ENTRIES PROVIDED:
= = = = =
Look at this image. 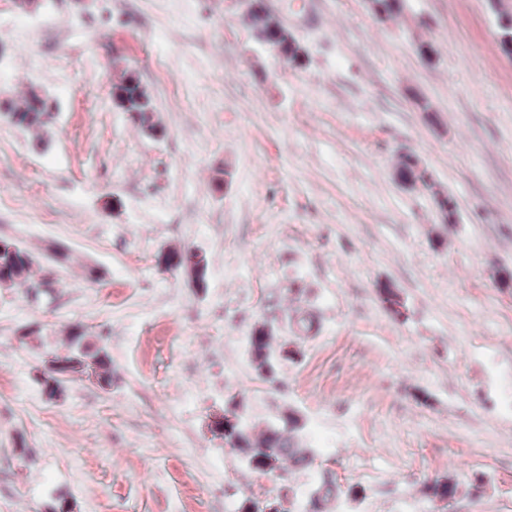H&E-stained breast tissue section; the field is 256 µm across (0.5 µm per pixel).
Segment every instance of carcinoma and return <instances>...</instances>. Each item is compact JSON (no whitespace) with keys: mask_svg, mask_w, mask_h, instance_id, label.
<instances>
[{"mask_svg":"<svg viewBox=\"0 0 512 512\" xmlns=\"http://www.w3.org/2000/svg\"><path fill=\"white\" fill-rule=\"evenodd\" d=\"M405 0H368V8L375 16L391 19L403 12ZM249 25L257 37H264L268 43L279 49L285 60L291 64L301 65L305 61L306 52L302 44L271 14L251 11L247 14ZM128 98V111L134 113L130 118L133 126L141 132L152 134L159 131L155 120V111L150 94L146 88L137 83L124 87ZM0 116L5 117L13 125L25 130L37 132L48 122L47 113L36 107L31 94L21 99L7 100L0 106ZM424 189L430 191L437 207L441 224L449 227L456 222L455 206L452 198L435 189L432 179L424 181ZM35 264L32 253L25 246L15 252L0 253V274H7L11 286L21 287L26 293L37 296L43 293V280L34 278ZM377 294L385 309L391 314H397L395 307L405 306L398 290L389 286L377 288ZM274 321L263 319L253 327L249 336V355L258 376L264 380L275 371L277 345L274 344ZM72 357L80 359L82 369L95 366L106 377L112 380V357L104 340L92 336L83 326L77 324L69 328L66 336L64 352L56 358L67 360ZM304 424L300 416L293 410L284 413L277 421L266 425L257 436L247 428L234 430L228 436L232 440L231 449L244 456L250 468L262 472L263 457L266 451H271L275 460L283 469L305 466L312 458V450L302 446L300 435ZM340 493L336 482L323 479L313 490L308 500L310 509L306 512H326L329 501ZM459 495V484L449 477H437L424 484L423 496L431 503L436 501L451 502Z\"/></svg>","mask_w":512,"mask_h":512,"instance_id":"cac0c4a2","label":"carcinoma"}]
</instances>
= = = = =
TASK GOAL: Set out exactly the run of lines that begins at the line holding "Segment every instance" and ends at the last line of the data.

ANSWER TO THE TASK:
Segment every instance of carcinoma and return <instances>...</instances>. Each item is compact JSON (no whitespace) with keys: mask_svg, mask_w, mask_h, instance_id, label.
<instances>
[{"mask_svg":"<svg viewBox=\"0 0 512 512\" xmlns=\"http://www.w3.org/2000/svg\"><path fill=\"white\" fill-rule=\"evenodd\" d=\"M405 0H368V8L375 16L391 19L403 12ZM249 25L257 37H264L268 43L279 49L285 60L291 64L301 65L305 61L306 52L302 44L271 14L251 11L247 14ZM128 98V111L134 113L130 118L133 126L141 132L152 134L159 131L155 120V111L150 94L146 88L137 83L124 87ZM0 116L5 117L13 125L25 130L37 132L48 122L47 113L36 107L31 94L21 99L7 100L0 106ZM424 189L430 191L437 207L441 224L449 227L456 222L455 206L452 198L435 189L432 179L424 181ZM35 264L32 253L25 246L15 252L0 253V274H7L11 286L21 287L26 293L37 296L43 293V280L34 278ZM377 294L385 309L391 314H397L395 307L405 306L398 290L389 286L377 288ZM274 321L263 319L253 327L249 336V355L258 376L264 380L275 371L277 345L274 344ZM72 357L80 359L82 369L95 366L106 377L112 380V357L104 340L92 336L83 326L77 324L69 328L66 336L64 352L56 358L67 360ZM304 424L300 416L293 410L284 413L277 421L266 425L257 436L247 428L234 430L228 436L232 440L231 449L244 456L250 468L262 472L263 457L266 451H271L275 460L283 469L305 466L312 458V450L302 446L300 435ZM340 493L336 482L323 479L313 490L308 500L310 509L306 512H326L329 501ZM459 495V484L449 477H437L424 484L423 496L431 503L436 501L451 502Z\"/></svg>","mask_w":512,"mask_h":512,"instance_id":"cac0c4a2","label":"carcinoma"}]
</instances>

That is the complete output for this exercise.